→ TASK OBJECTIVE
A faithful copy of all the data is required; pictures should not be included.

→ DATA
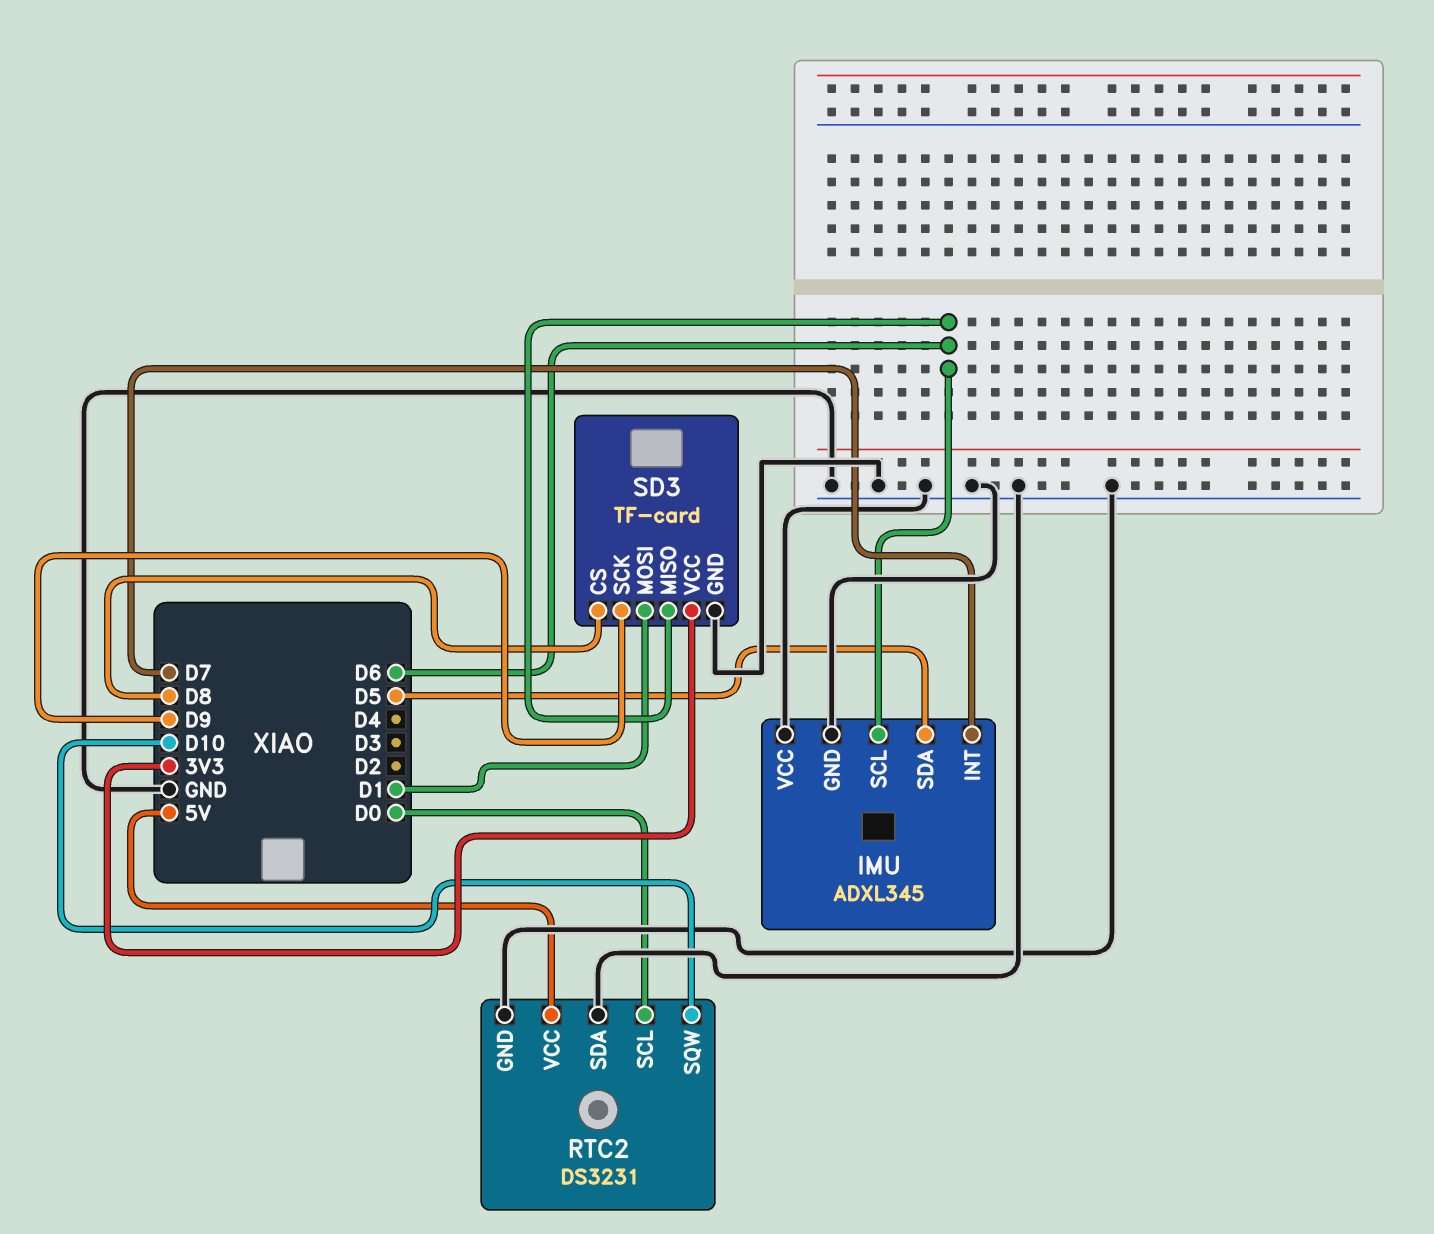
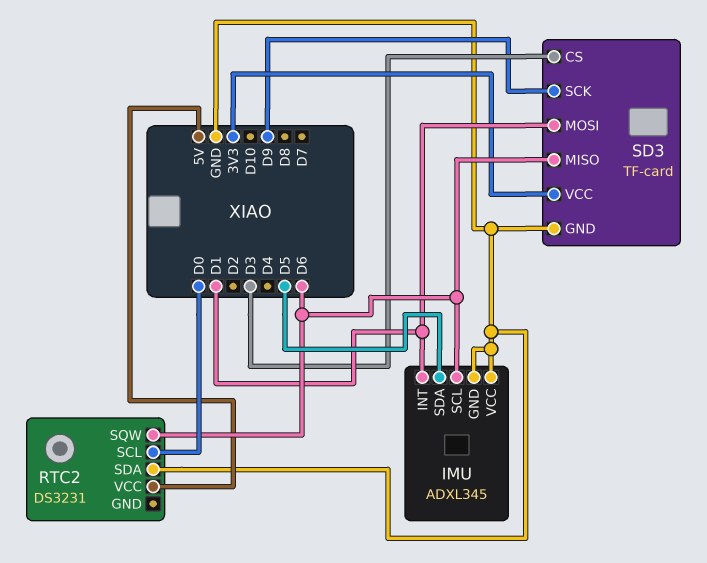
IMU pin INT: D7 -> D1
RTC2 pin GND: GND -> none
RTC2 pin SQW: D10 -> D6
SD3 pin CS: D8 -> D3

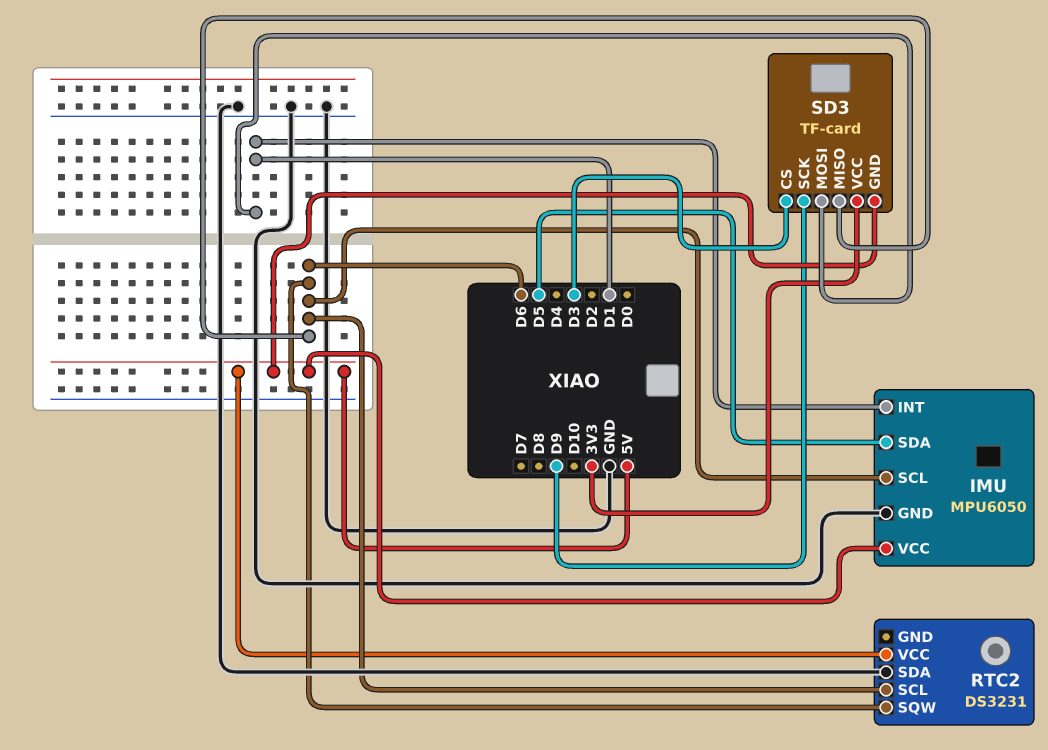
IMU: ADXL345 -> MPU6050
IMU pin VCC: GND -> 5V
RTC2 pin SCL: D0 -> D6
SD3 pin GND: GND -> 5V

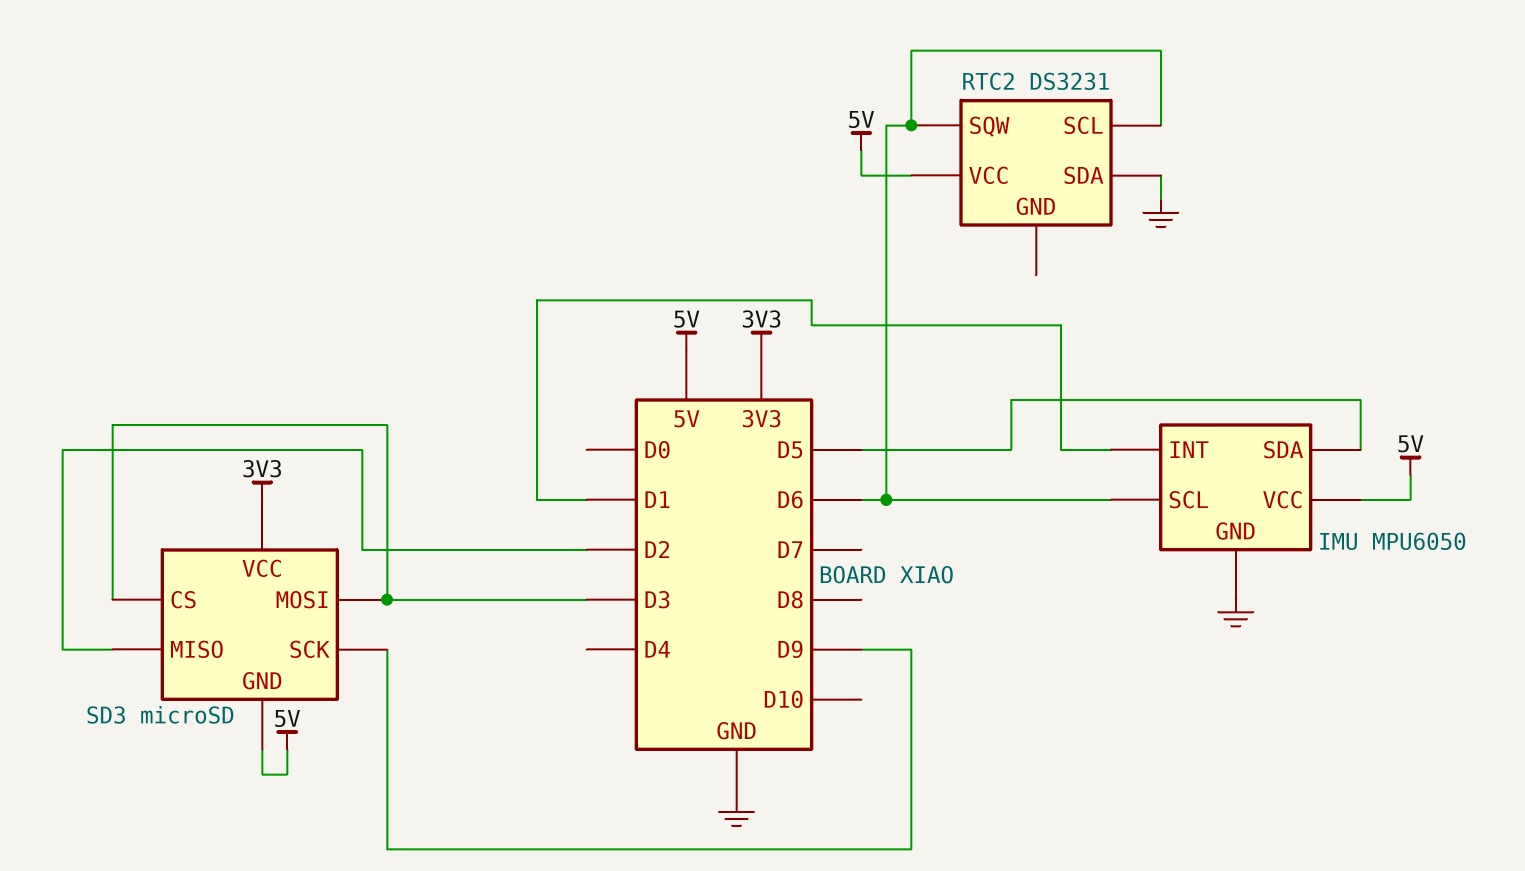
SD3: TF-card -> microSD
SD3 pin MISO: D6 -> D2
SD3 pin MOSI: D1 -> D3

→ ANSWER TO THE EXERCISE
IMU pin INT: D7 -> D1
RTC2 pin GND: GND -> none
RTC2 pin SQW: D10 -> D6
SD3 pin CS: D8 -> D3

IMU: ADXL345 -> MPU6050
IMU pin VCC: GND -> 5V
RTC2 pin SCL: D0 -> D6
SD3 pin GND: GND -> 5V

SD3: TF-card -> microSD
SD3 pin MISO: D6 -> D2
SD3 pin MOSI: D1 -> D3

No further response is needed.